▸ **Task details**
In the entries below, find the line with "R4: none -> 2.7k (AC1, DRV)" and print exactly every line from there up to and including the line with "R7: 15k (W11, W20) -> 11k (W11, W20)", with no other lines.

▸ **Exercise materials**
+++

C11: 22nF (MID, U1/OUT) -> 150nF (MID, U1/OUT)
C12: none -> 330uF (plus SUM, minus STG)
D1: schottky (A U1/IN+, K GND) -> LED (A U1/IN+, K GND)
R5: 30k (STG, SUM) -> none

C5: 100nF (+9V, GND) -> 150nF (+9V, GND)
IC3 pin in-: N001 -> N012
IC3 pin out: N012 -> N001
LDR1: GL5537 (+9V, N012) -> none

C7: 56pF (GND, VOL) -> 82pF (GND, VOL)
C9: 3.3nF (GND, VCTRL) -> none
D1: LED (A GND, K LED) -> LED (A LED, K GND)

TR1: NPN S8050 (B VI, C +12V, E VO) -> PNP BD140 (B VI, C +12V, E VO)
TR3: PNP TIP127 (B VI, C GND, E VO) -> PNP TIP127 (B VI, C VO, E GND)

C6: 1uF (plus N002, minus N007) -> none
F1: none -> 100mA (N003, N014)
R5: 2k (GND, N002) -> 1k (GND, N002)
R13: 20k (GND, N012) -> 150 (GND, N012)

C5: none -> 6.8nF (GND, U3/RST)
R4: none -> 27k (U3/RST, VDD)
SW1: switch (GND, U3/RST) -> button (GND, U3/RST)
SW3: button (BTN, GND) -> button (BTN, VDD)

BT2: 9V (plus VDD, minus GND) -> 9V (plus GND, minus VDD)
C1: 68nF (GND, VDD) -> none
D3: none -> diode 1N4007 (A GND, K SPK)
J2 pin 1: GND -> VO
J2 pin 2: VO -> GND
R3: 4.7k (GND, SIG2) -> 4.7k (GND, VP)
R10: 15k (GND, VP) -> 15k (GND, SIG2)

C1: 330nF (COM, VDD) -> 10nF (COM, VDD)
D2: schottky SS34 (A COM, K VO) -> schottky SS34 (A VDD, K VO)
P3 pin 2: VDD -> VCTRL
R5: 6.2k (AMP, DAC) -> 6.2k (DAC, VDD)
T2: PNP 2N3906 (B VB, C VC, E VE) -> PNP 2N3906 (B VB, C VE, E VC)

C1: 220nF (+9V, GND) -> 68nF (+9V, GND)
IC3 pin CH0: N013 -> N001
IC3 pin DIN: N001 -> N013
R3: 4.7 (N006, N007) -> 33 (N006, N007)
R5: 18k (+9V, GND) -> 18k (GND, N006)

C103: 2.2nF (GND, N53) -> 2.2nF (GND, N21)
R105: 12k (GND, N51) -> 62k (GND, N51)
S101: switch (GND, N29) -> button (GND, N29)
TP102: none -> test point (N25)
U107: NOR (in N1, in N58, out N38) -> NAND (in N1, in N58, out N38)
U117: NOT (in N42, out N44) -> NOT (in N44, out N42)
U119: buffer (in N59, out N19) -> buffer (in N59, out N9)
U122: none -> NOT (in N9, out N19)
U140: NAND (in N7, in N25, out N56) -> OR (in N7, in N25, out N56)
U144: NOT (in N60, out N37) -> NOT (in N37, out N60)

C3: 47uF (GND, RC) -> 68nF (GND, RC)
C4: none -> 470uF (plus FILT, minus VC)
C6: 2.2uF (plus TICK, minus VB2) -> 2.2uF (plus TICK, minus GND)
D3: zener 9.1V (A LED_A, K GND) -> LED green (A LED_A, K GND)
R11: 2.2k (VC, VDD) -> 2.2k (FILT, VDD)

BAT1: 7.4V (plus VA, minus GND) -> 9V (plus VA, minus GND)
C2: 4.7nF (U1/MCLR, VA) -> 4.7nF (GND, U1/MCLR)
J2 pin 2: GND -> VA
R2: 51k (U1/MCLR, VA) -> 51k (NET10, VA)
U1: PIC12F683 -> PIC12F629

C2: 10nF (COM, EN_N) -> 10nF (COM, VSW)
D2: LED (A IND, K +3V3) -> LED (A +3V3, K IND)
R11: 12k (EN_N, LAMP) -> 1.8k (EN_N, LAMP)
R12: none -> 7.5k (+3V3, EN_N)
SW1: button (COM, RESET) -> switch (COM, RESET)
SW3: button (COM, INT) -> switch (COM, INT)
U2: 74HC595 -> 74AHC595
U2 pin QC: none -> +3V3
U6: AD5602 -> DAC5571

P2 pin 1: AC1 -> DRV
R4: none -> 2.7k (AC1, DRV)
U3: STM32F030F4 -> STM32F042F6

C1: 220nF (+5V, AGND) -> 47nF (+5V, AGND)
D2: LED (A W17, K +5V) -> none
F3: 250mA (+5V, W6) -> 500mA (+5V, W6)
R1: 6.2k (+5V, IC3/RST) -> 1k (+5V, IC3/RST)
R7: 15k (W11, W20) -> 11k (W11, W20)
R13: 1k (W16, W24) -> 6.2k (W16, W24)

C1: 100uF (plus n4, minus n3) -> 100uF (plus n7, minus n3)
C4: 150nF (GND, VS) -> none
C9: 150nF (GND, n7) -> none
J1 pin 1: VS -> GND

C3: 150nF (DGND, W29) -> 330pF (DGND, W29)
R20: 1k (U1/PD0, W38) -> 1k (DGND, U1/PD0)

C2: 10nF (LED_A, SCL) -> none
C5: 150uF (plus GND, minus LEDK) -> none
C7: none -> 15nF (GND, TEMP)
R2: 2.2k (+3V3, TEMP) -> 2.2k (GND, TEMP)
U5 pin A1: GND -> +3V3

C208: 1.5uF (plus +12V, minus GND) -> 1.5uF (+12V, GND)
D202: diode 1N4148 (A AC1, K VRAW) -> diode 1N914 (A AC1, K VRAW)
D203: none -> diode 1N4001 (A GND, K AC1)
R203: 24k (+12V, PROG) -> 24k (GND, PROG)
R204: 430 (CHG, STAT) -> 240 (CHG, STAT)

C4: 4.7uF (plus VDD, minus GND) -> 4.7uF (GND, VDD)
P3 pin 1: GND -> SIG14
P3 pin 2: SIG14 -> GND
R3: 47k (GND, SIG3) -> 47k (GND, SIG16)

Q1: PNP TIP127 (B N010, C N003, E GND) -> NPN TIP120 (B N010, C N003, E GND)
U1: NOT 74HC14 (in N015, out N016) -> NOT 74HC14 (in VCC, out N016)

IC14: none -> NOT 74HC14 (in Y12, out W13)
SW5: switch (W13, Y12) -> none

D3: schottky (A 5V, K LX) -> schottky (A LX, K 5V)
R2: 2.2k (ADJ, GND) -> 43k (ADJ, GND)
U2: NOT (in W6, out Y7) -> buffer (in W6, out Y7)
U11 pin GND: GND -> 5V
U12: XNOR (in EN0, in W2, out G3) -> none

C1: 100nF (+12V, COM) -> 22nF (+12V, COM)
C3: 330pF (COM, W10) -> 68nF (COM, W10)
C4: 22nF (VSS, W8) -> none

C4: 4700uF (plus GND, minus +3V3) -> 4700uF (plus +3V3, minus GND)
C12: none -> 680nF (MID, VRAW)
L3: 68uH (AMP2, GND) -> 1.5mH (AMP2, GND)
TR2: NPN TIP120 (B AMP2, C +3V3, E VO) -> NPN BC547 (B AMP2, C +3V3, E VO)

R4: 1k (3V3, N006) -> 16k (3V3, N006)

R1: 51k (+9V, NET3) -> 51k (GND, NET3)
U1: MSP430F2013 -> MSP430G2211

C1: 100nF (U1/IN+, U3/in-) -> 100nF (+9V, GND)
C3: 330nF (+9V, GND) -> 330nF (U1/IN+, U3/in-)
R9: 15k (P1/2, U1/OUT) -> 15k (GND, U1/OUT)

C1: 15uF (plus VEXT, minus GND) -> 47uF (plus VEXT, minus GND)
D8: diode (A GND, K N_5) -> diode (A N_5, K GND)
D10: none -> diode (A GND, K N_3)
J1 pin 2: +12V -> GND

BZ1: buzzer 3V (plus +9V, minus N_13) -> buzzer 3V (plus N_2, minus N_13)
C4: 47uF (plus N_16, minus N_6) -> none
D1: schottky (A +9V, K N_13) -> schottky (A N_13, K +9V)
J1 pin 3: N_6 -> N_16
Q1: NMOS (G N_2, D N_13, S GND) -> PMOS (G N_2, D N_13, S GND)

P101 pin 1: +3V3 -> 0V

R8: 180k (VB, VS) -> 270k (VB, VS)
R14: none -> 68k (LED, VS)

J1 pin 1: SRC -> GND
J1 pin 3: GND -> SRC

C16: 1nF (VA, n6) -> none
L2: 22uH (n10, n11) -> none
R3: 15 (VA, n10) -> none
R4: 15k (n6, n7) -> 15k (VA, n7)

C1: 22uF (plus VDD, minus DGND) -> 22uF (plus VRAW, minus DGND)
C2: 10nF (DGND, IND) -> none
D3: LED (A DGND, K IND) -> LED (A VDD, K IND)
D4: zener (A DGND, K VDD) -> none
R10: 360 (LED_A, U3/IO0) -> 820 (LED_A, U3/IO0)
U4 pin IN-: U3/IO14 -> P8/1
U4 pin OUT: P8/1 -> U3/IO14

+++

▸ **Answer to this task**
R4: none -> 2.7k (AC1, DRV)
U3: STM32F030F4 -> STM32F042F6

C1: 220nF (+5V, AGND) -> 47nF (+5V, AGND)
D2: LED (A W17, K +5V) -> none
F3: 250mA (+5V, W6) -> 500mA (+5V, W6)
R1: 6.2k (+5V, IC3/RST) -> 1k (+5V, IC3/RST)
R7: 15k (W11, W20) -> 11k (W11, W20)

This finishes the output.